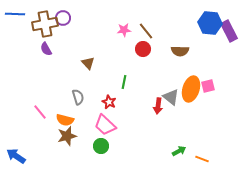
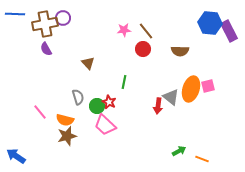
green circle: moved 4 px left, 40 px up
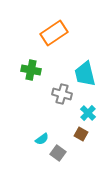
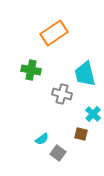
cyan cross: moved 5 px right, 1 px down
brown square: rotated 16 degrees counterclockwise
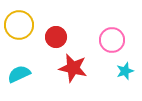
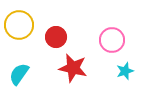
cyan semicircle: rotated 30 degrees counterclockwise
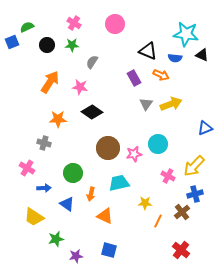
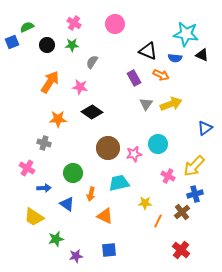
blue triangle at (205, 128): rotated 14 degrees counterclockwise
blue square at (109, 250): rotated 21 degrees counterclockwise
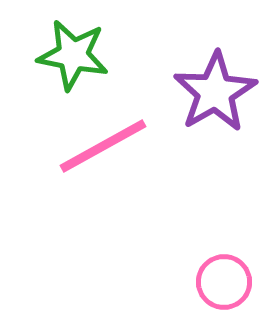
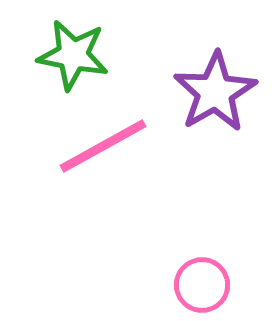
pink circle: moved 22 px left, 3 px down
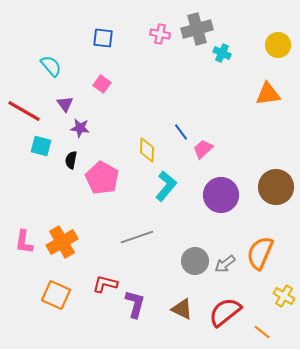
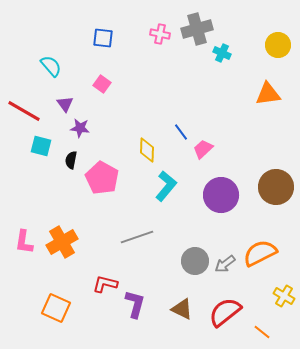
orange semicircle: rotated 40 degrees clockwise
orange square: moved 13 px down
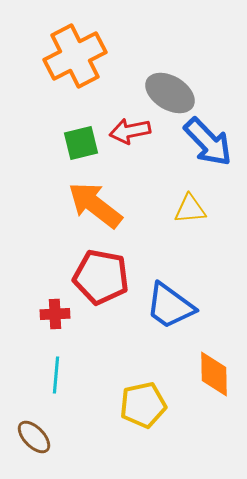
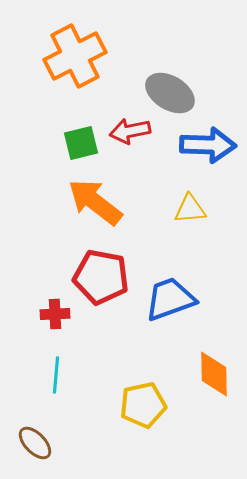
blue arrow: moved 3 px down; rotated 44 degrees counterclockwise
orange arrow: moved 3 px up
blue trapezoid: moved 7 px up; rotated 124 degrees clockwise
brown ellipse: moved 1 px right, 6 px down
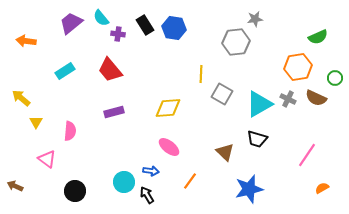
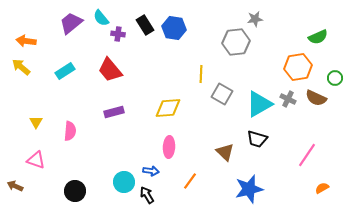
yellow arrow: moved 31 px up
pink ellipse: rotated 55 degrees clockwise
pink triangle: moved 11 px left, 1 px down; rotated 18 degrees counterclockwise
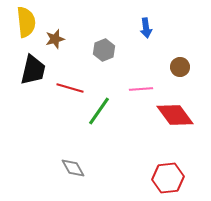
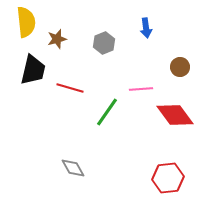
brown star: moved 2 px right
gray hexagon: moved 7 px up
green line: moved 8 px right, 1 px down
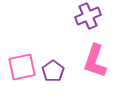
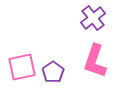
purple cross: moved 5 px right, 2 px down; rotated 15 degrees counterclockwise
purple pentagon: moved 1 px down
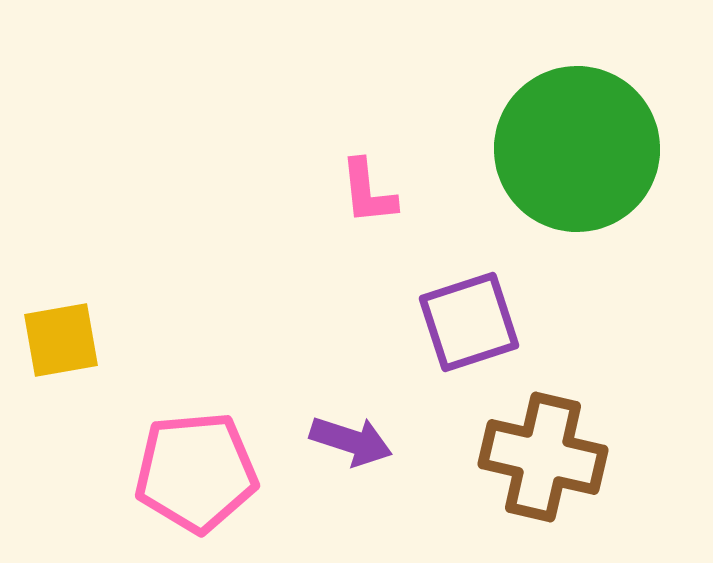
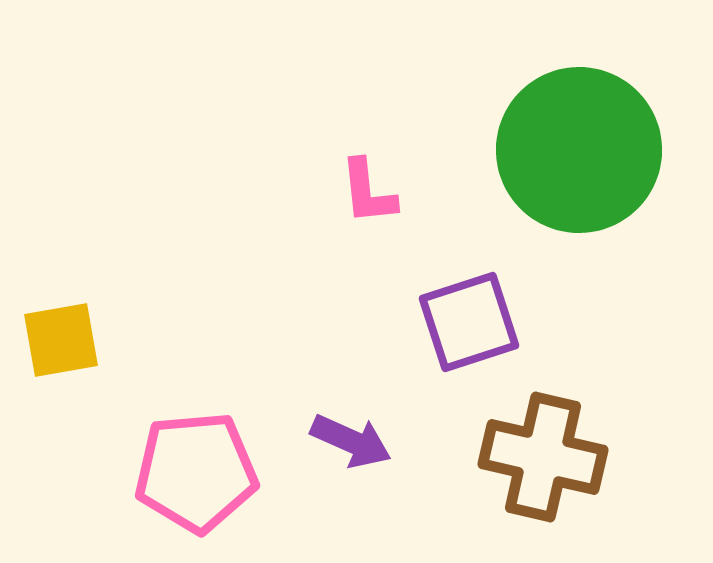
green circle: moved 2 px right, 1 px down
purple arrow: rotated 6 degrees clockwise
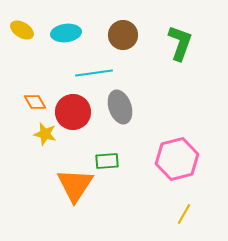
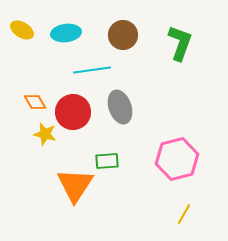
cyan line: moved 2 px left, 3 px up
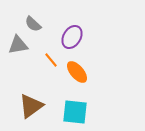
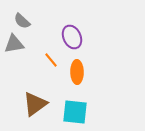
gray semicircle: moved 11 px left, 3 px up
purple ellipse: rotated 55 degrees counterclockwise
gray triangle: moved 4 px left, 1 px up
orange ellipse: rotated 40 degrees clockwise
brown triangle: moved 4 px right, 2 px up
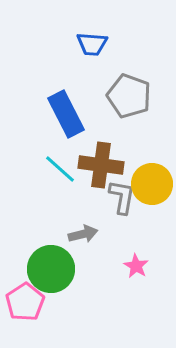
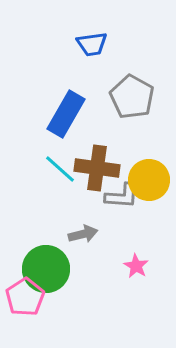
blue trapezoid: rotated 12 degrees counterclockwise
gray pentagon: moved 3 px right, 1 px down; rotated 9 degrees clockwise
blue rectangle: rotated 57 degrees clockwise
brown cross: moved 4 px left, 3 px down
yellow circle: moved 3 px left, 4 px up
gray L-shape: moved 1 px up; rotated 84 degrees clockwise
green circle: moved 5 px left
pink pentagon: moved 5 px up
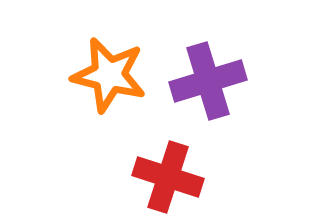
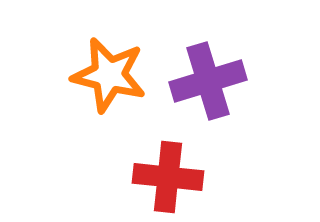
---
◆ Task brief ◆
All that's required is the material above repeated exactly, minus any picture.

◆ Answer for this exercise ◆
green circle: moved 4 px left, 40 px up
cyan cross: moved 5 px right, 1 px down
brown square: rotated 16 degrees counterclockwise
cyan semicircle: rotated 30 degrees counterclockwise
blue triangle at (205, 128): rotated 14 degrees counterclockwise
blue square at (109, 250): rotated 21 degrees counterclockwise
pink circle: moved 22 px left, 3 px down
orange semicircle: rotated 40 degrees clockwise
orange square: moved 13 px down
blue arrow: moved 3 px down; rotated 44 degrees counterclockwise
orange arrow: moved 3 px up
blue trapezoid: moved 7 px up; rotated 124 degrees clockwise
brown ellipse: moved 1 px right, 6 px down
yellow arrow: moved 31 px up
pink ellipse: rotated 55 degrees clockwise
pink triangle: moved 11 px left, 1 px down; rotated 18 degrees counterclockwise
brown star: moved 2 px right
gray hexagon: moved 7 px up
green line: moved 8 px right, 1 px down
purple cross: moved 5 px right, 2 px down; rotated 15 degrees counterclockwise
purple pentagon: moved 1 px down
green circle: moved 2 px right, 1 px down
purple arrow: rotated 6 degrees clockwise
cyan line: moved 2 px left, 3 px up
gray semicircle: moved 11 px left, 3 px up
purple ellipse: rotated 55 degrees counterclockwise
gray triangle: moved 4 px left, 1 px up
orange ellipse: rotated 40 degrees clockwise
brown triangle: moved 4 px right, 2 px up
blue trapezoid: rotated 12 degrees counterclockwise
gray pentagon: moved 3 px right, 1 px down; rotated 9 degrees clockwise
blue rectangle: rotated 57 degrees clockwise
brown cross: moved 4 px left, 3 px down
yellow circle: moved 3 px left, 4 px up
gray L-shape: moved 1 px up; rotated 84 degrees clockwise
green circle: moved 5 px left
pink pentagon: moved 5 px up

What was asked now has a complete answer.